**What you will do**. The records below are to be reproduced word for word.

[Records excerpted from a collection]
□ □ □ □ □ □ □
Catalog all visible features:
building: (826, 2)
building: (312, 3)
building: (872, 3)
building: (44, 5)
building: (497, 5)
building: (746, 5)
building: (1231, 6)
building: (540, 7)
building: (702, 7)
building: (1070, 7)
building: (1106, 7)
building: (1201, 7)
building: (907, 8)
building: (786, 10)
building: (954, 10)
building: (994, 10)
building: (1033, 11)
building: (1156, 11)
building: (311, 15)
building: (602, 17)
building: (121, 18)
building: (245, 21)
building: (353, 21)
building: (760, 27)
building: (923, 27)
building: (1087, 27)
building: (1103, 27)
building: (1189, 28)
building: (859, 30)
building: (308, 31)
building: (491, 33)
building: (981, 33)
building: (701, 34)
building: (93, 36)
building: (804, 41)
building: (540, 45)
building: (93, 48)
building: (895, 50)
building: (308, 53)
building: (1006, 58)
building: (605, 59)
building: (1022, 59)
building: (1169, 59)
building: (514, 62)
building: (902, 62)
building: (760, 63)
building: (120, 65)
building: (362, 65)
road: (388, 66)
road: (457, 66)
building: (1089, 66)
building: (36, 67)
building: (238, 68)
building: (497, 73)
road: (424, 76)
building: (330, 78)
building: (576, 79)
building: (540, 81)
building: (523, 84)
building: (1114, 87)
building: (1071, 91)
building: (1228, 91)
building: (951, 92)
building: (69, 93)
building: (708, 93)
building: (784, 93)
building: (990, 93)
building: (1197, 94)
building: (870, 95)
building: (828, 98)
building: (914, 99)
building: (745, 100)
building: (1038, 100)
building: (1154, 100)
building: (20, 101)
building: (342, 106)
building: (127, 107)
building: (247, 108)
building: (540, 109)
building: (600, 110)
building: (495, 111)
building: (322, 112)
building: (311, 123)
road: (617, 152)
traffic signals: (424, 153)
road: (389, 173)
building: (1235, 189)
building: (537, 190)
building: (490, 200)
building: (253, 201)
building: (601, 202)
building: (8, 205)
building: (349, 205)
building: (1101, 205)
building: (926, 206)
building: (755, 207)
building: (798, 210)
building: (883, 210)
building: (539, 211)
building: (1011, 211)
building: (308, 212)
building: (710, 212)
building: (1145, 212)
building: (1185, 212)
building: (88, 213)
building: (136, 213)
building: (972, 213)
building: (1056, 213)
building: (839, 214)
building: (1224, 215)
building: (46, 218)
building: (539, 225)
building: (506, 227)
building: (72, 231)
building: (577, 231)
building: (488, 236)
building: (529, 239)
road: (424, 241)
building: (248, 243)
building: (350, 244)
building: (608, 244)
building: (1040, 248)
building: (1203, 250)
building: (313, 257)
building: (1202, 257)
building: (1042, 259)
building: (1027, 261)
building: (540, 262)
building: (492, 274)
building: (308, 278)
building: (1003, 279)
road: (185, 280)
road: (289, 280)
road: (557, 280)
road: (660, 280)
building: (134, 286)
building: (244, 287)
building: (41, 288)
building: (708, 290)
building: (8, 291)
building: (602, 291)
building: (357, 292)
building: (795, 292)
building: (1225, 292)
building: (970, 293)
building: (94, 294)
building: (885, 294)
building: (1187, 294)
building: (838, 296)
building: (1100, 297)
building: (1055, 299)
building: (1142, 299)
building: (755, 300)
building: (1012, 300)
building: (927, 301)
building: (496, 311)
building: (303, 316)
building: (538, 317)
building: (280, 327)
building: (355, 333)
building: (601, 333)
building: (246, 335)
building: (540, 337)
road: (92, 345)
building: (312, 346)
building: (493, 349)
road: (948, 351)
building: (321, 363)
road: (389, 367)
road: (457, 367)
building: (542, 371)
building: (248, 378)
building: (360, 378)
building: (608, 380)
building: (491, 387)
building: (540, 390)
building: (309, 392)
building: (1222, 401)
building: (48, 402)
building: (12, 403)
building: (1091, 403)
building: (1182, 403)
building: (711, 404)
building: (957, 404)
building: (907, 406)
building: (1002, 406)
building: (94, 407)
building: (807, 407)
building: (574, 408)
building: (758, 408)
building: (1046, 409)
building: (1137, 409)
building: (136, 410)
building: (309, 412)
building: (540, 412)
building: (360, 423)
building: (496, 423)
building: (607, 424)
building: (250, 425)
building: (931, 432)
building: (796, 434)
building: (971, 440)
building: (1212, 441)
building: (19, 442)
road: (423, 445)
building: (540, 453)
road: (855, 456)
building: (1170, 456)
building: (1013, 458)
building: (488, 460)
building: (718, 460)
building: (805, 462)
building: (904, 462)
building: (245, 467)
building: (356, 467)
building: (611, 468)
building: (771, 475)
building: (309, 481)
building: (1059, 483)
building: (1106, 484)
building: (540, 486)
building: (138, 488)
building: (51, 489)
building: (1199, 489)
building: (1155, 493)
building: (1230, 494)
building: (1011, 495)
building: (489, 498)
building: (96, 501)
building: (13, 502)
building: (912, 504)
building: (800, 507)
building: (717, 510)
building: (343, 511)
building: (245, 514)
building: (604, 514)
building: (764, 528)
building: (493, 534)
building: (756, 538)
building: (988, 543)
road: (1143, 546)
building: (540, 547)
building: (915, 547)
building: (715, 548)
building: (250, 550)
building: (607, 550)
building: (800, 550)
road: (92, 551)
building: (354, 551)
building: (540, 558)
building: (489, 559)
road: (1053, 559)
□ □ □ □ □ □ □
**Task result**.
Catalog all visible features:
building: (826, 2)
building: (312, 3)
building: (872, 3)
building: (44, 5)
building: (497, 5)
building: (746, 5)
building: (1231, 6)
building: (540, 7)
building: (702, 7)
building: (1070, 7)
building: (1106, 7)
building: (1201, 7)
building: (907, 8)
building: (786, 10)
building: (954, 10)
building: (994, 10)
building: (1033, 11)
building: (1156, 11)
building: (311, 15)
building: (602, 17)
building: (121, 18)
building: (245, 21)
building: (353, 21)
building: (760, 27)
building: (923, 27)
building: (1087, 27)
building: (1103, 27)
building: (1189, 28)
building: (859, 30)
building: (308, 31)
building: (491, 33)
building: (981, 33)
building: (701, 34)
building: (93, 36)
building: (804, 41)
building: (540, 45)
building: (93, 48)
building: (895, 50)
building: (308, 53)
building: (1006, 58)
building: (605, 59)
building: (1022, 59)
building: (1169, 59)
building: (514, 62)
building: (902, 62)
building: (760, 63)
building: (120, 65)
building: (362, 65)
road: (388, 66)
road: (457, 66)
building: (1089, 66)
building: (36, 67)
building: (238, 68)
building: (497, 73)
road: (424, 76)
building: (330, 78)
building: (576, 79)
building: (540, 81)
building: (523, 84)
building: (1114, 87)
building: (1071, 91)
building: (1228, 91)
building: (951, 92)
building: (69, 93)
building: (708, 93)
building: (784, 93)
building: (990, 93)
building: (1197, 94)
building: (870, 95)
building: (828, 98)
building: (914, 99)
building: (745, 100)
building: (1038, 100)
building: (1154, 100)
building: (20, 101)
building: (342, 106)
building: (127, 107)
building: (247, 108)
building: (540, 109)
building: (600, 110)
building: (495, 111)
building: (322, 112)
building: (311, 123)
road: (617, 152)
traffic signals: (424, 153)
road: (389, 173)
building: (1235, 189)
building: (537, 190)
building: (490, 200)
building: (253, 201)
building: (601, 202)
building: (8, 205)
building: (349, 205)
building: (1101, 205)
building: (926, 206)
building: (755, 207)
building: (798, 210)
building: (883, 210)
building: (539, 211)
building: (1011, 211)
building: (308, 212)
building: (710, 212)
building: (1145, 212)
building: (1185, 212)
building: (88, 213)
building: (136, 213)
building: (972, 213)
building: (1056, 213)
building: (839, 214)
building: (1224, 215)
building: (46, 218)
building: (539, 225)
building: (506, 227)
building: (72, 231)
building: (577, 231)
building: (488, 236)
building: (529, 239)
road: (424, 241)
building: (248, 243)
building: (350, 244)
building: (608, 244)
building: (1040, 248)
building: (1203, 250)
building: (313, 257)
building: (1202, 257)
building: (1042, 259)
building: (1027, 261)
building: (540, 262)
building: (492, 274)
building: (308, 278)
building: (1003, 279)
road: (185, 280)
road: (289, 280)
road: (557, 280)
road: (660, 280)
building: (134, 286)
building: (244, 287)
building: (41, 288)
building: (708, 290)
building: (8, 291)
building: (602, 291)
building: (357, 292)
building: (795, 292)
building: (1225, 292)
building: (970, 293)
building: (94, 294)
building: (885, 294)
building: (1187, 294)
building: (838, 296)
building: (1100, 297)
building: (1055, 299)
building: (1142, 299)
building: (755, 300)
building: (1012, 300)
building: (927, 301)
building: (496, 311)
building: (303, 316)
building: (538, 317)
building: (280, 327)
building: (355, 333)
building: (601, 333)
building: (246, 335)
building: (540, 337)
road: (92, 345)
building: (312, 346)
building: (493, 349)
road: (948, 351)
building: (321, 363)
road: (389, 367)
road: (457, 367)
building: (542, 371)
building: (248, 378)
building: (360, 378)
building: (608, 380)
building: (491, 387)
building: (540, 390)
building: (309, 392)
building: (1222, 401)
building: (48, 402)
building: (12, 403)
building: (1091, 403)
building: (1182, 403)
building: (711, 404)
building: (957, 404)
building: (907, 406)
building: (1002, 406)
building: (94, 407)
building: (807, 407)
building: (574, 408)
building: (758, 408)
building: (1046, 409)
building: (1137, 409)
building: (136, 410)
building: (309, 412)
building: (540, 412)
building: (360, 423)
building: (496, 423)
building: (607, 424)
building: (250, 425)
building: (931, 432)
building: (796, 434)
building: (971, 440)
building: (1212, 441)
building: (19, 442)
road: (423, 445)
building: (540, 453)
road: (855, 456)
building: (1170, 456)
building: (1013, 458)
building: (488, 460)
building: (718, 460)
building: (805, 462)
building: (904, 462)
building: (245, 467)
building: (356, 467)
building: (611, 468)
building: (771, 475)
building: (309, 481)
building: (1059, 483)
building: (1106, 484)
building: (540, 486)
building: (138, 488)
building: (51, 489)
building: (1199, 489)
building: (1155, 493)
building: (1230, 494)
building: (1011, 495)
building: (489, 498)
building: (96, 501)
building: (13, 502)
building: (912, 504)
building: (800, 507)
building: (717, 510)
building: (343, 511)
building: (245, 514)
building: (604, 514)
building: (764, 528)
building: (493, 534)
building: (756, 538)
building: (988, 543)
road: (1143, 546)
building: (540, 547)
building: (915, 547)
building: (715, 548)
building: (250, 550)
building: (607, 550)
building: (800, 550)
road: (92, 551)
building: (354, 551)
building: (540, 558)
building: (489, 559)
road: (1053, 559)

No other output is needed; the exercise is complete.